[Change detection data]

┄┄┄┄┄┄

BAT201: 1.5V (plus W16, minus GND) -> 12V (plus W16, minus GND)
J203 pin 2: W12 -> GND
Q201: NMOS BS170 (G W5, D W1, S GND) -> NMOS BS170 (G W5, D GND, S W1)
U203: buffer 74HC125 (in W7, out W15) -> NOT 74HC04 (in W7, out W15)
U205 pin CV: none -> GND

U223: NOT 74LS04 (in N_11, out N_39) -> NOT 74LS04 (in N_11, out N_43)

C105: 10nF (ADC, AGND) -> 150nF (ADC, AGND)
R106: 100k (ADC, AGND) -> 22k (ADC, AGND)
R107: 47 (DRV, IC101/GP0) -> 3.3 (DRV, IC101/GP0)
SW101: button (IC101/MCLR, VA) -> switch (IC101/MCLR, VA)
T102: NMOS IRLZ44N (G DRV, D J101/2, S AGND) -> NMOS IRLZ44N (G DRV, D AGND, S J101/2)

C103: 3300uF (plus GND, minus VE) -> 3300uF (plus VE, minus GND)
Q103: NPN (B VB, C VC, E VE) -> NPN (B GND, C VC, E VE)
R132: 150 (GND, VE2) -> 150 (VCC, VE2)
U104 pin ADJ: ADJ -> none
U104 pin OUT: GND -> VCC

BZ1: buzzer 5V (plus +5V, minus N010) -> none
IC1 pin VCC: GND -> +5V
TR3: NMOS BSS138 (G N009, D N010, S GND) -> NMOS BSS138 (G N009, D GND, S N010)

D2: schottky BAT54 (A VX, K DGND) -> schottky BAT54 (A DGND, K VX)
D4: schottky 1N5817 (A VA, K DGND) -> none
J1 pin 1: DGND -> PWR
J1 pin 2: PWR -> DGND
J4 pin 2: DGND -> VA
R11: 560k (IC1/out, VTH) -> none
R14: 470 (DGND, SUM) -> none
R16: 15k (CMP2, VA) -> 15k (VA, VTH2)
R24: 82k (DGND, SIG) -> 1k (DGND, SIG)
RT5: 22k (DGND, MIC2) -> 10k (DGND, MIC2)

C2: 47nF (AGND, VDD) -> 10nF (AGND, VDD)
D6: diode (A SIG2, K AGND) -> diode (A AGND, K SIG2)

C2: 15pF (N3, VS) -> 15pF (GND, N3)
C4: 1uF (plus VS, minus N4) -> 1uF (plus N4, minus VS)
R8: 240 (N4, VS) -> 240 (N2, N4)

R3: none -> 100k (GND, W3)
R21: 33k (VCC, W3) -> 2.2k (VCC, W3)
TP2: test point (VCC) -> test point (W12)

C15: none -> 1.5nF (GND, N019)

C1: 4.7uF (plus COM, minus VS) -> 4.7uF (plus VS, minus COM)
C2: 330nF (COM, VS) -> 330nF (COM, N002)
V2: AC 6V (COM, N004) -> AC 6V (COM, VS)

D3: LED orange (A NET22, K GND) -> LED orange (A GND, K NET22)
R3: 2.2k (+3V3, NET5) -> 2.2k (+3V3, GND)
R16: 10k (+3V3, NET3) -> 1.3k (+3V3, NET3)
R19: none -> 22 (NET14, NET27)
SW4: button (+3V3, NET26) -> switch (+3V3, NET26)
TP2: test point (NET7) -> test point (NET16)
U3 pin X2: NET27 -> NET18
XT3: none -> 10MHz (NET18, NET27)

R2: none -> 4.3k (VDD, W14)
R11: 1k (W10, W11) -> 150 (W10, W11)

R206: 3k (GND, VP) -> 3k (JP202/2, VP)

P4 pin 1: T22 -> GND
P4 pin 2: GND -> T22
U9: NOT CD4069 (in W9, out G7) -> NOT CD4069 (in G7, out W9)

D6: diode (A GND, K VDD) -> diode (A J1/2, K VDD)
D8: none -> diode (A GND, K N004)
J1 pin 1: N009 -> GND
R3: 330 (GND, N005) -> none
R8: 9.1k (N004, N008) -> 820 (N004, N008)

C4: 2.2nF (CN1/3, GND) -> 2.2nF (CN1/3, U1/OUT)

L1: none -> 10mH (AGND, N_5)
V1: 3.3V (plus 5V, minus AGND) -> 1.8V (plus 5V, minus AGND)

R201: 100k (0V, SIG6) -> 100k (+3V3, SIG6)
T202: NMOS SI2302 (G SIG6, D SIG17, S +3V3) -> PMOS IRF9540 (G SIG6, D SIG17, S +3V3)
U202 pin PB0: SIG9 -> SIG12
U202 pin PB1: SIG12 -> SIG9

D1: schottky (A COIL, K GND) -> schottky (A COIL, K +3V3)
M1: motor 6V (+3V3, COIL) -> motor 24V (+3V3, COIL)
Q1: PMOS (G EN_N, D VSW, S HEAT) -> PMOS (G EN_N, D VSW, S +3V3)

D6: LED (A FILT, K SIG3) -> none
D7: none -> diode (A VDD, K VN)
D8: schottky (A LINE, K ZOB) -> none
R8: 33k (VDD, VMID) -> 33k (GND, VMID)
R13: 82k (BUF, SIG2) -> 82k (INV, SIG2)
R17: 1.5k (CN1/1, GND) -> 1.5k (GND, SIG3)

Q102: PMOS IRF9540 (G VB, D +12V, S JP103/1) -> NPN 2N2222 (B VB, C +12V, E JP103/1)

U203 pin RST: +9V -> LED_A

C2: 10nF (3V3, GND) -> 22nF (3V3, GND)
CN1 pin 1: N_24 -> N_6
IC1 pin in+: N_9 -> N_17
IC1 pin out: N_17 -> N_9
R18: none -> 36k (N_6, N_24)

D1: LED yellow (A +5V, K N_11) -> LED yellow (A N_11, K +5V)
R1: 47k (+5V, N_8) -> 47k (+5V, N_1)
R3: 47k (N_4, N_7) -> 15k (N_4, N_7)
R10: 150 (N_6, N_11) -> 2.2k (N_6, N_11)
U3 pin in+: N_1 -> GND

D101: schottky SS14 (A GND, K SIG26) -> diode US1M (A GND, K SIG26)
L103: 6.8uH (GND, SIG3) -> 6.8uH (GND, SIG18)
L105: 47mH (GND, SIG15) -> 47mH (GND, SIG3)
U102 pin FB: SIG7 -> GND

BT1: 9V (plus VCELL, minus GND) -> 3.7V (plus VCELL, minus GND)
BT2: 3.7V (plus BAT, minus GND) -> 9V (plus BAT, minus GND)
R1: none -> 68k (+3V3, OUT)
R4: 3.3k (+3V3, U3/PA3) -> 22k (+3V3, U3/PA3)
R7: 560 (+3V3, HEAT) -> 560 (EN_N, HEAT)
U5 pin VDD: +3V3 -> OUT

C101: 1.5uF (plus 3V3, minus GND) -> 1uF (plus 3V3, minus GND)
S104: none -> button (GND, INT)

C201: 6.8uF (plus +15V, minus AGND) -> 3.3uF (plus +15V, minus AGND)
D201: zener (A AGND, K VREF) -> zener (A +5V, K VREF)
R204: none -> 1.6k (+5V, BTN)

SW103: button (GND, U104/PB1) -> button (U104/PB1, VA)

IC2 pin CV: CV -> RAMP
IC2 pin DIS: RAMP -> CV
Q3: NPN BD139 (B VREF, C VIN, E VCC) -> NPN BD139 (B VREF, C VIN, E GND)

┄┄┄┄┄┄

--- REQUIRED WORK ---
What you give back should be only the lines of the records above, starting at the line with "R8: 240 (N4, VS) -> 240 (N2, N4)" and ending at the line with "P4 pin 2: GND -> T22", restated word for word.

--- SOLUTION ---
R8: 240 (N4, VS) -> 240 (N2, N4)

R3: none -> 100k (GND, W3)
R21: 33k (VCC, W3) -> 2.2k (VCC, W3)
TP2: test point (VCC) -> test point (W12)

C15: none -> 1.5nF (GND, N019)

C1: 4.7uF (plus COM, minus VS) -> 4.7uF (plus VS, minus COM)
C2: 330nF (COM, VS) -> 330nF (COM, N002)
V2: AC 6V (COM, N004) -> AC 6V (COM, VS)

D3: LED orange (A NET22, K GND) -> LED orange (A GND, K NET22)
R3: 2.2k (+3V3, NET5) -> 2.2k (+3V3, GND)
R16: 10k (+3V3, NET3) -> 1.3k (+3V3, NET3)
R19: none -> 22 (NET14, NET27)
SW4: button (+3V3, NET26) -> switch (+3V3, NET26)
TP2: test point (NET7) -> test point (NET16)
U3 pin X2: NET27 -> NET18
XT3: none -> 10MHz (NET18, NET27)

R2: none -> 4.3k (VDD, W14)
R11: 1k (W10, W11) -> 150 (W10, W11)

R206: 3k (GND, VP) -> 3k (JP202/2, VP)

P4 pin 1: T22 -> GND
P4 pin 2: GND -> T22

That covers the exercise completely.